Given entries ->

BEGIN

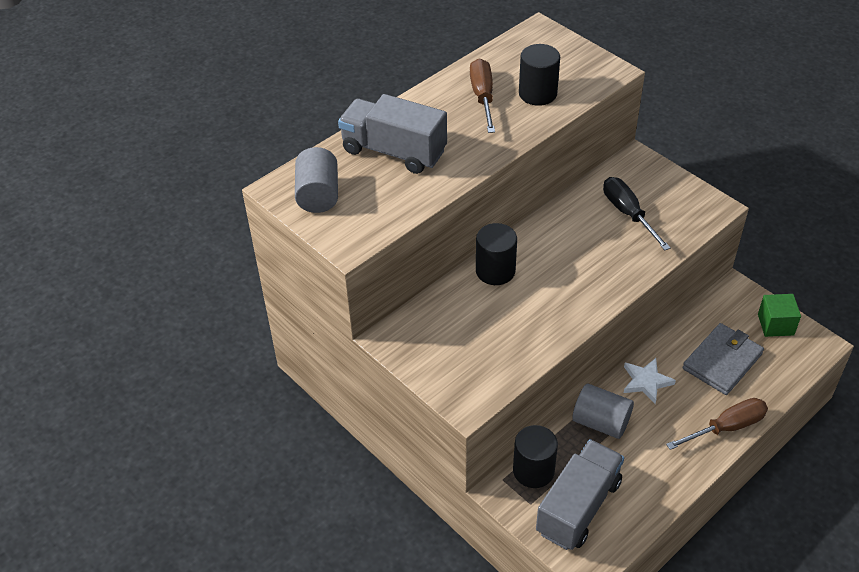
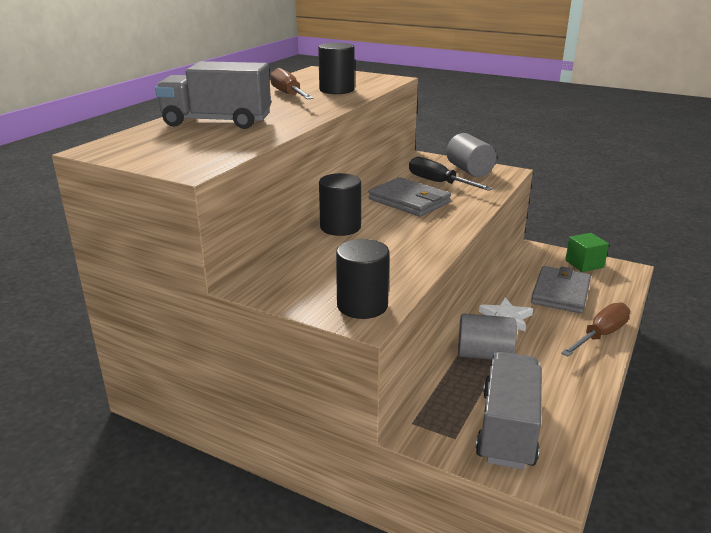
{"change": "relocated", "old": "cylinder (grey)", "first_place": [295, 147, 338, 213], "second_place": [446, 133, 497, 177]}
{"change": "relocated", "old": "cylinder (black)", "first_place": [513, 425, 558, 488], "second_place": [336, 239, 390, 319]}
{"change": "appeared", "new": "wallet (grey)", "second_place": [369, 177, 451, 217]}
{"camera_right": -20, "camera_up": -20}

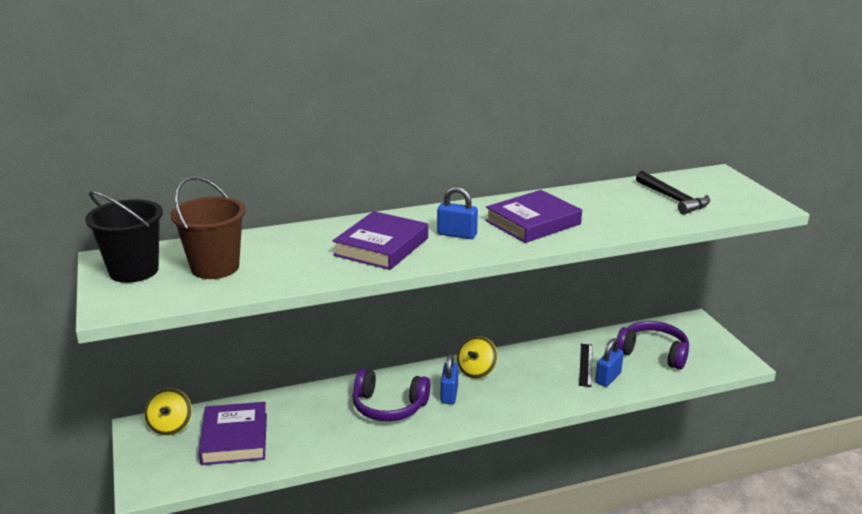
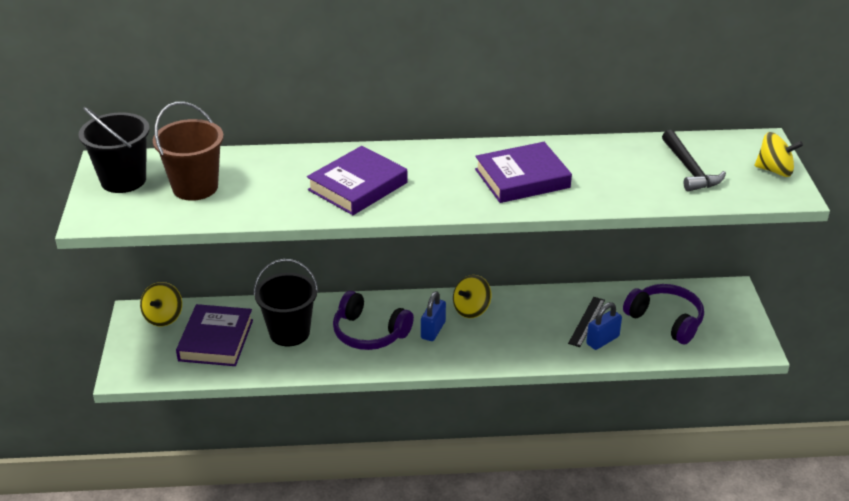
{"change": "missing", "old": "padlock (blue)", "first_place": [437, 187, 478, 239]}
{"change": "appeared", "new": "spinning top (yellow)", "second_place": [755, 132, 803, 177]}
{"change": "appeared", "new": "bucket (black)", "second_place": [253, 259, 319, 346]}
{"camera_right": 15, "camera_up": 10}

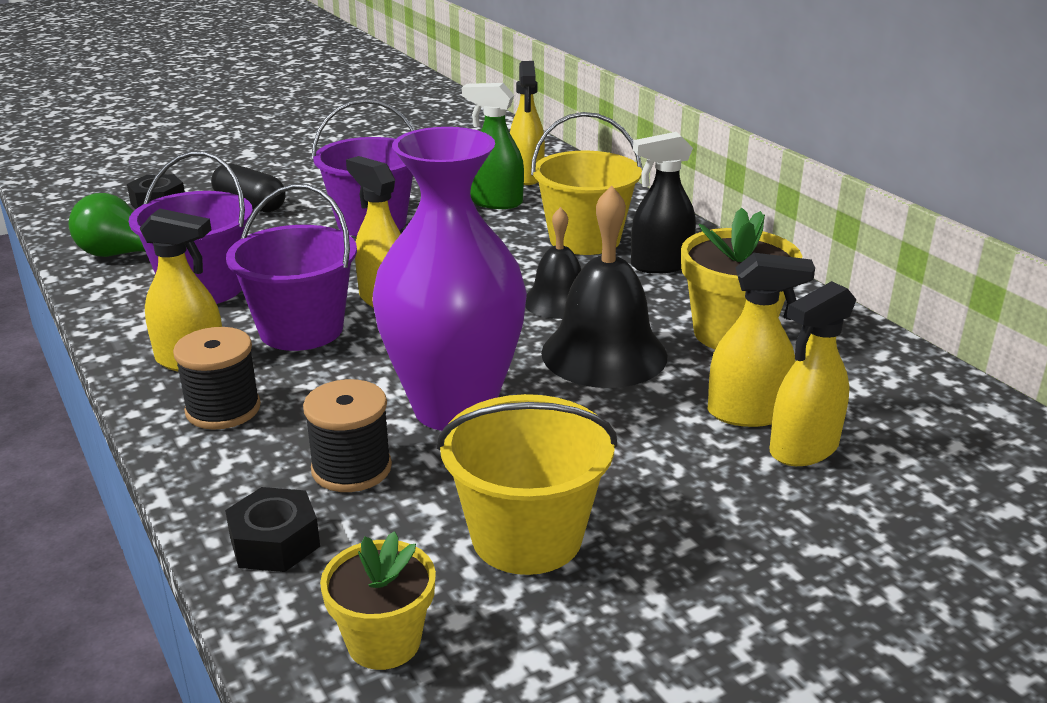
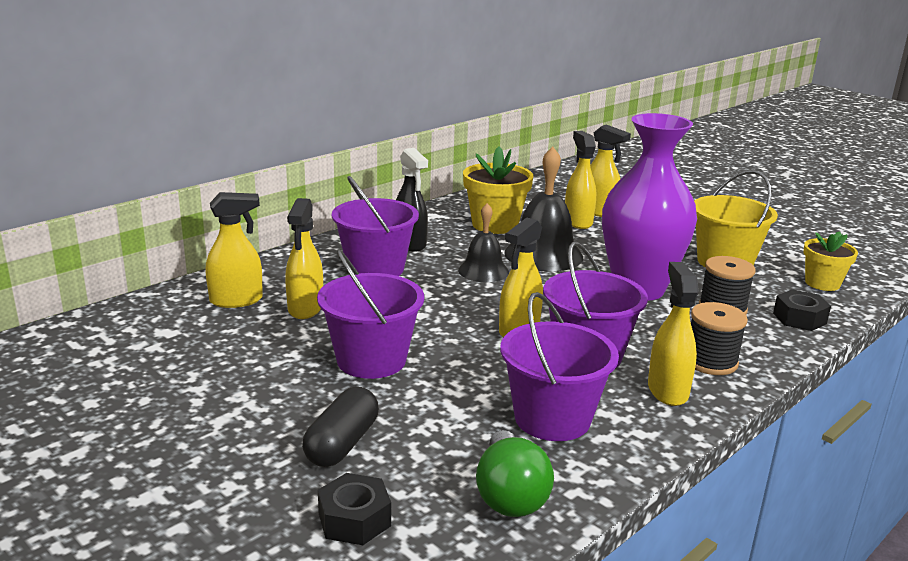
{"change": "colour", "old": "spray bottle (green)", "new": "spray bottle (yellow)", "first_place": [462, 83, 524, 209], "second_place": [285, 198, 323, 319]}
{"change": "colour", "old": "bucket (yellow)", "new": "bucket (purple)", "first_place": [531, 112, 643, 255], "second_place": [332, 176, 419, 276]}
{"camera_right": -105, "camera_up": -5}

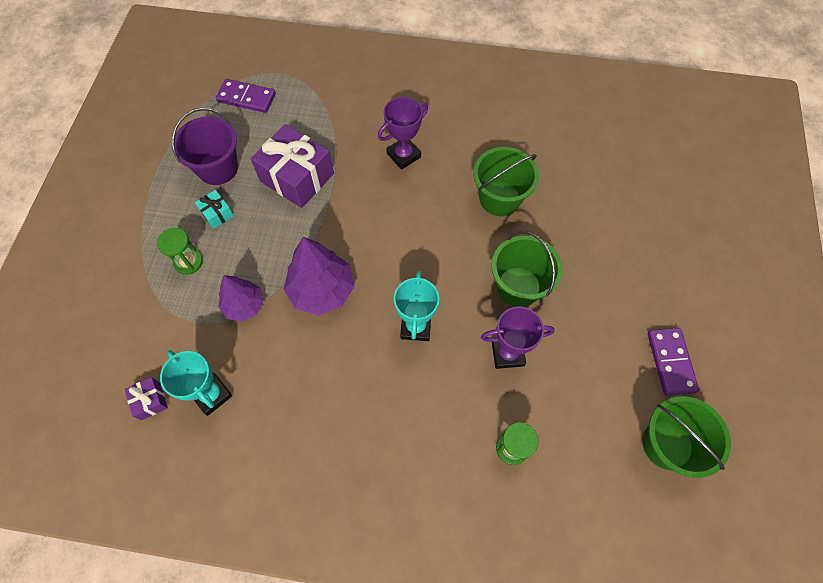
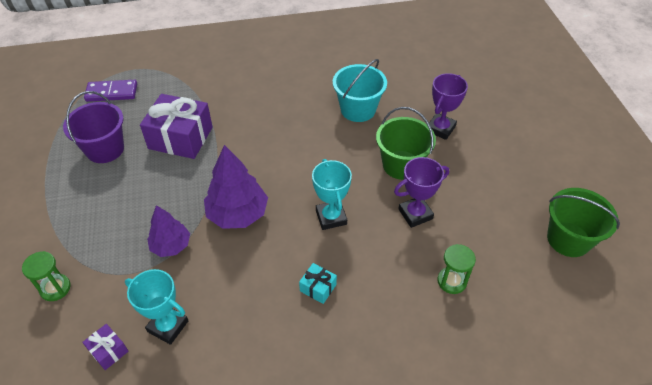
{"change": "relocated", "old": "trophy (purple)", "first_place": [378, 97, 428, 170], "second_place": [429, 73, 468, 140]}
{"change": "colour", "old": "bucket (green)", "new": "bucket (turquoise)", "first_place": [473, 147, 539, 216], "second_place": [333, 59, 387, 122]}
{"change": "relocated", "old": "gift (turquoise)", "first_place": [195, 190, 234, 229], "second_place": [299, 263, 337, 304]}
{"change": "relocated", "old": "hourglass (green)", "first_place": [157, 228, 203, 275], "second_place": [22, 251, 70, 301]}
{"change": "missing", "old": "domino (purple)", "first_place": [648, 328, 699, 396]}
{"camera_right": -20, "camera_up": -15}

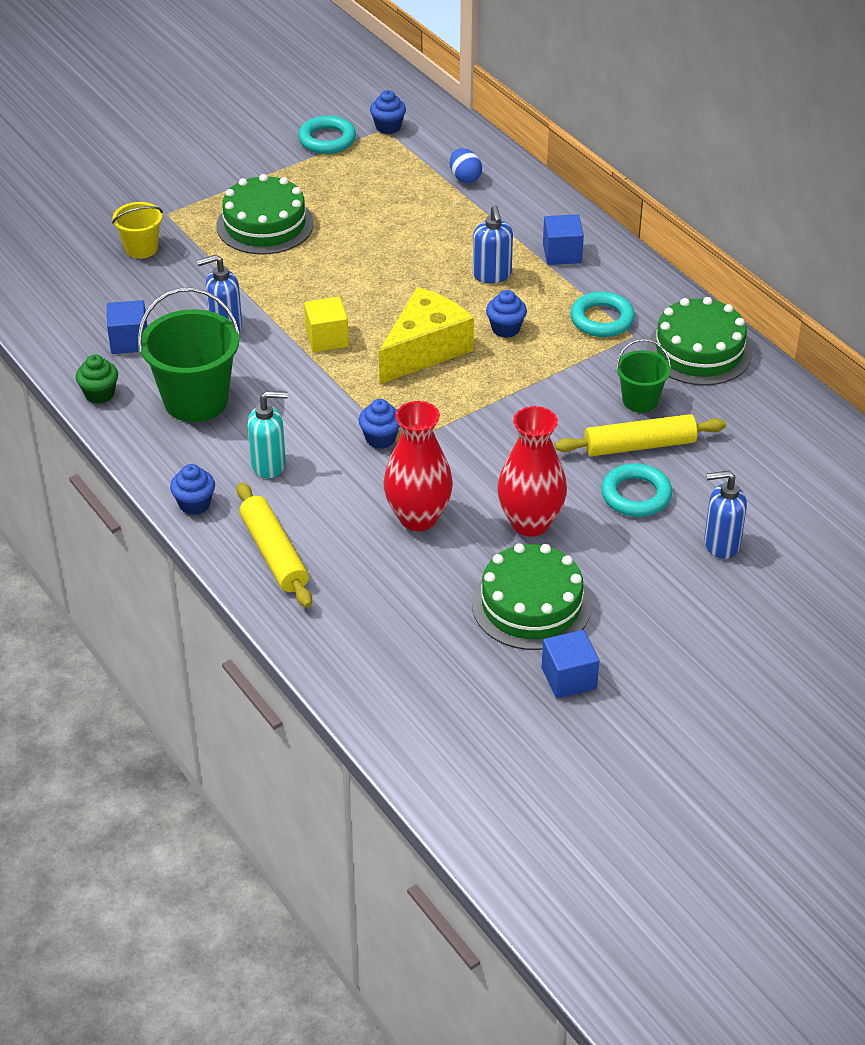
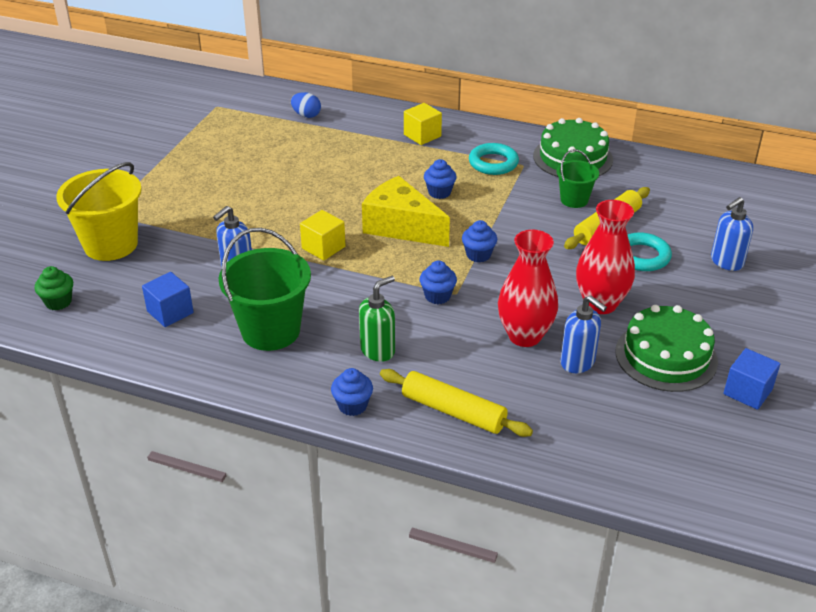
{"change": "relocated", "old": "cupcake (blue)", "first_place": [370, 90, 406, 134], "second_place": [462, 220, 497, 263]}
{"change": "missing", "old": "ring (turquoise)", "first_place": [298, 116, 356, 154]}
{"change": "missing", "old": "cake (green)", "first_place": [216, 174, 314, 255]}
{"change": "size", "old": "bucket (yellow)", "first_place": [112, 202, 163, 259], "second_place": [56, 162, 142, 261], "factor": 1.81}
{"change": "relocated", "old": "soap dispenser (blue)", "first_place": [473, 205, 513, 283], "second_place": [561, 295, 607, 373]}
{"change": "colour", "old": "cube (blue)", "new": "cube (yellow)", "first_place": [543, 214, 584, 265], "second_place": [404, 103, 442, 145]}
{"change": "spun", "old": "cheese (yellow)", "first_place": [379, 287, 474, 384], "second_place": [362, 176, 450, 247], "degrees": -60}
{"change": "relocated", "old": "cupcake (green)", "first_place": [76, 355, 118, 404], "second_place": [35, 266, 73, 310]}
{"change": "colour", "old": "soap dispenser (turquoise)", "new": "soap dispenser (green)", "first_place": [247, 391, 288, 478], "second_place": [359, 276, 395, 362]}
{"camera_right": -35, "camera_up": -5}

END

About this exercise -> Give, as a single number, the count of lines in the material above that contain the string "colour".

Output of the exercise -> 5